Exercise data below:
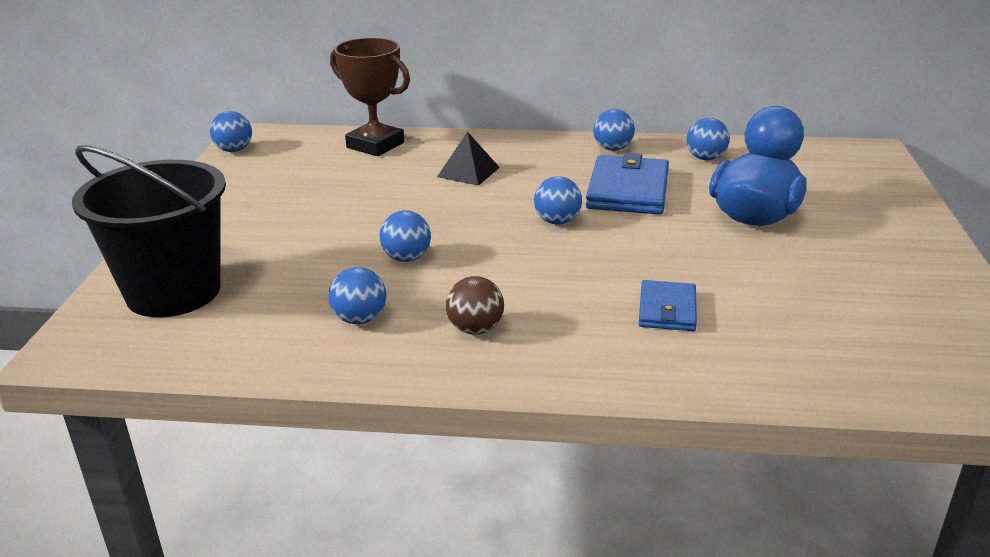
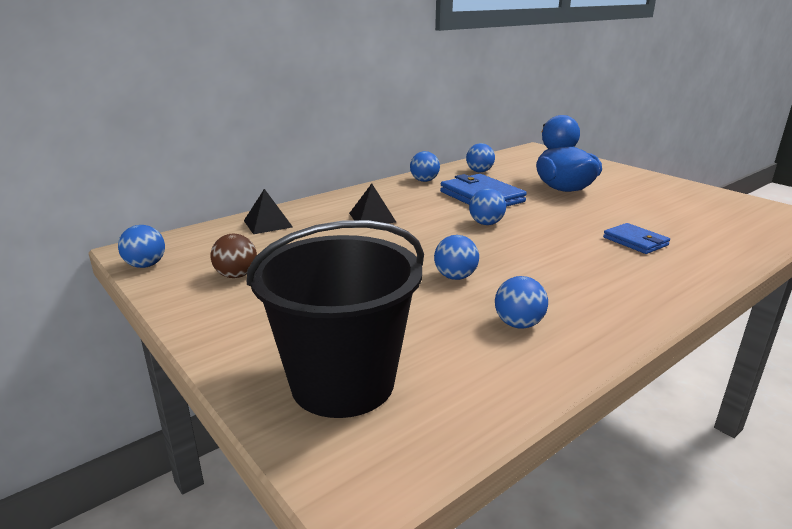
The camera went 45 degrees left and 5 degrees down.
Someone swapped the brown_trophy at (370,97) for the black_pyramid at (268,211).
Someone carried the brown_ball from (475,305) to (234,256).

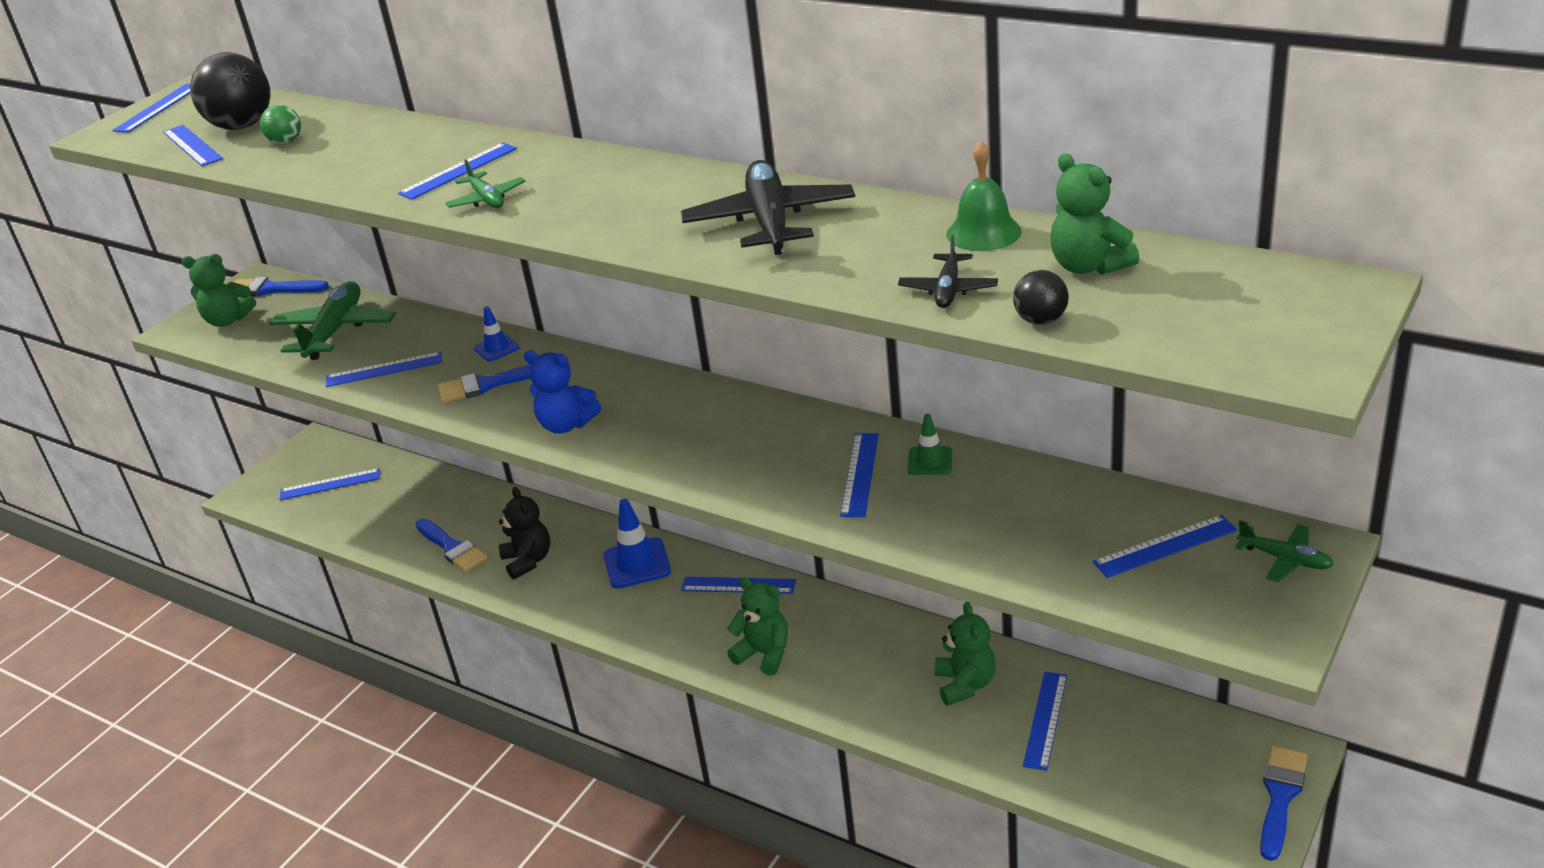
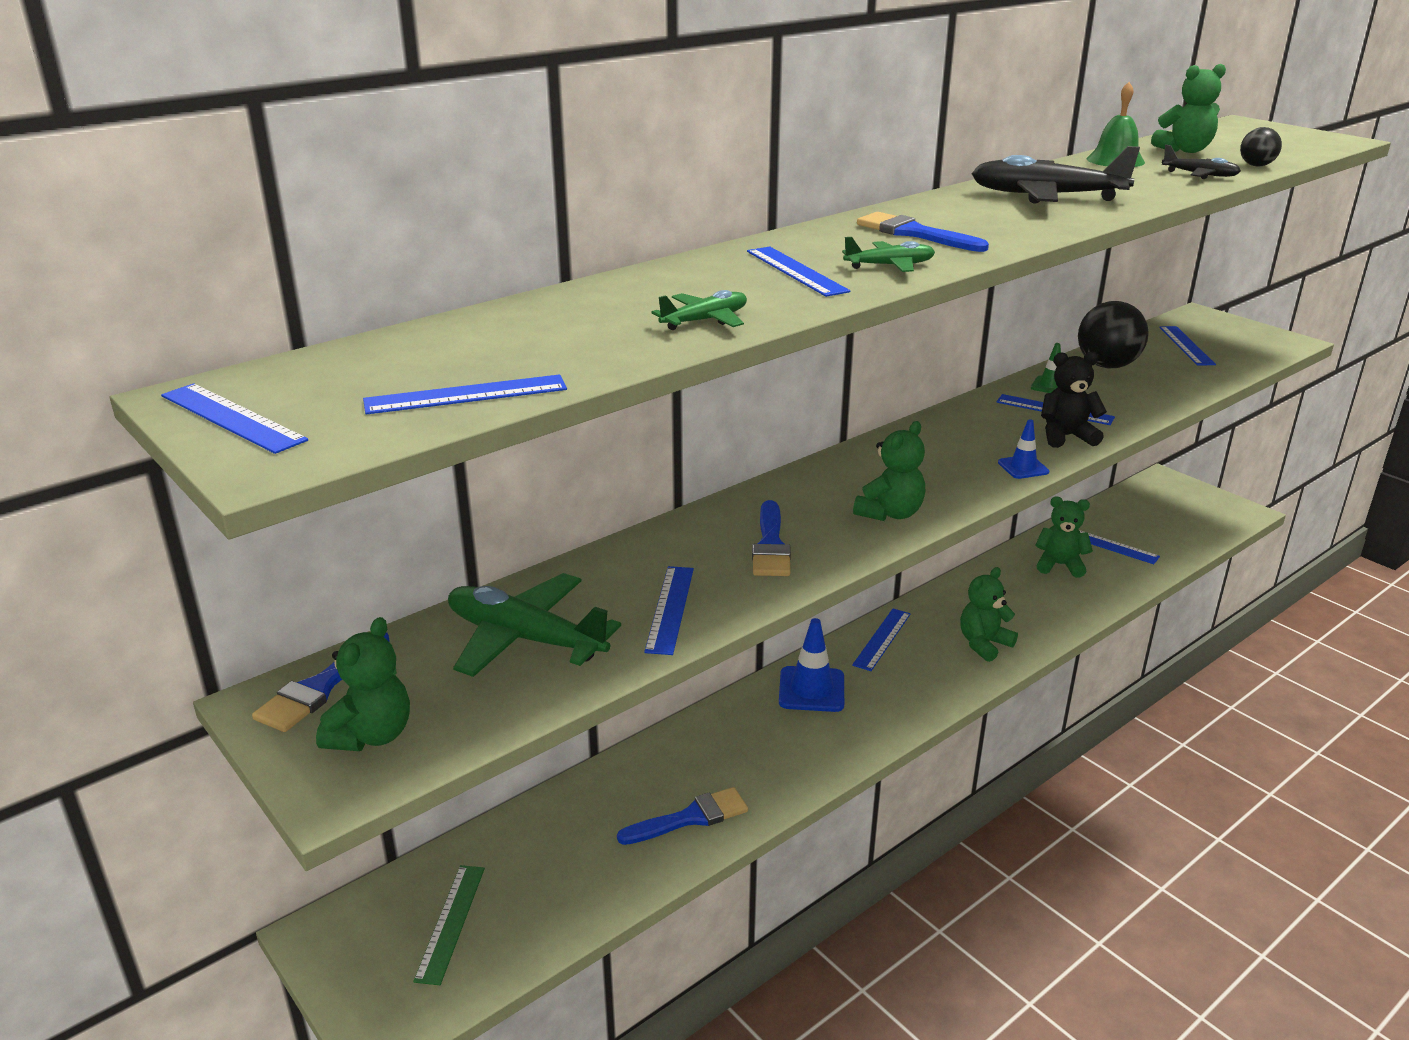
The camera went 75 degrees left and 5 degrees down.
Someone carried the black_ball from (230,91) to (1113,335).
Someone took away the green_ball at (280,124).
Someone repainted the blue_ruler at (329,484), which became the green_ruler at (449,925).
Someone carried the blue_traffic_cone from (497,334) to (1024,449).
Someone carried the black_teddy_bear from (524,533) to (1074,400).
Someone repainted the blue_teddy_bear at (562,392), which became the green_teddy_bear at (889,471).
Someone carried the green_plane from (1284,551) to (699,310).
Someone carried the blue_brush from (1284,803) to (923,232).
End of Exercise data.
Exercise data below:
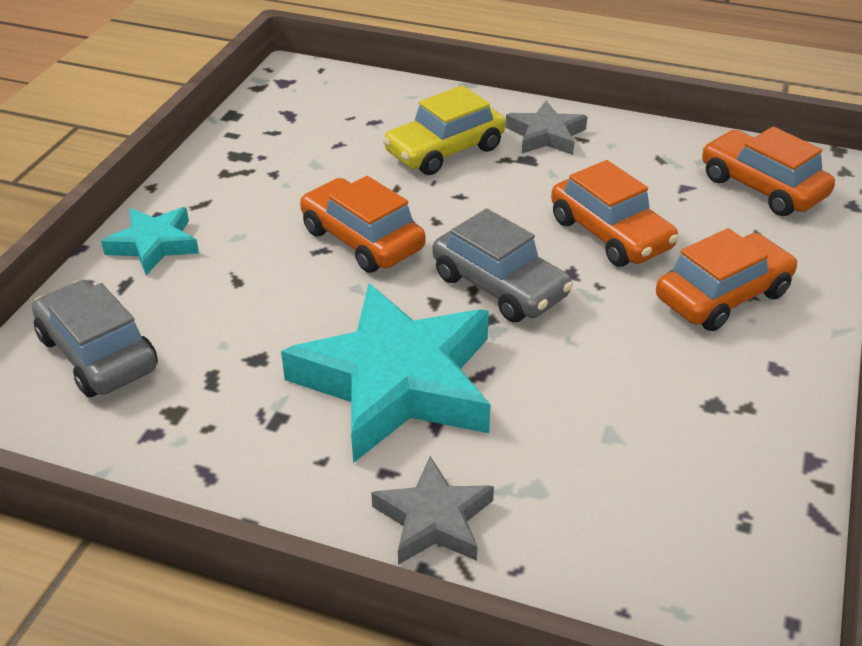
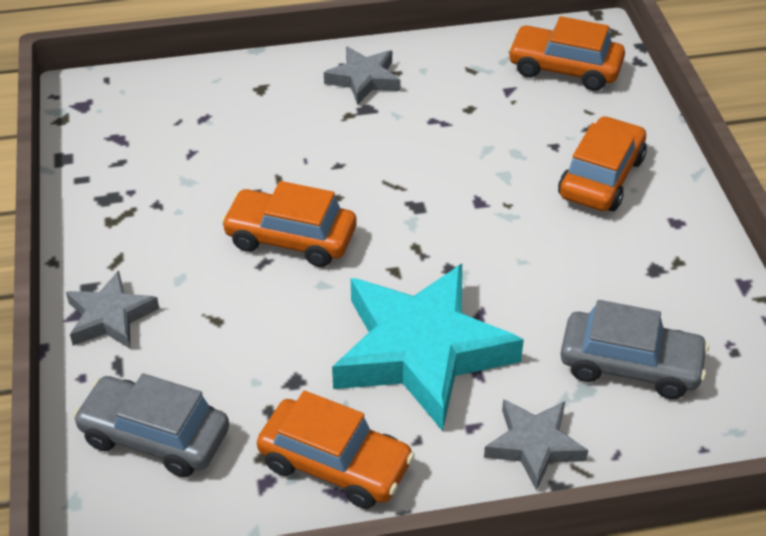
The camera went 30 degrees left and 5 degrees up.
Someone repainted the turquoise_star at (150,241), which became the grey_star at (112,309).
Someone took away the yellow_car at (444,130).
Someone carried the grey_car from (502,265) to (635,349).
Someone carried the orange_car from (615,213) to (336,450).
End of Exercise data.
Among the entries above, the line containing "The camera went 45", the line containing "Someone swapped the", and all lines between them are to be restated word for word; nothing else belongs in the reply.

The camera went 45 degrees left and 5 degrees down.
Someone swapped the brown_trophy at (370,97) for the black_pyramid at (268,211).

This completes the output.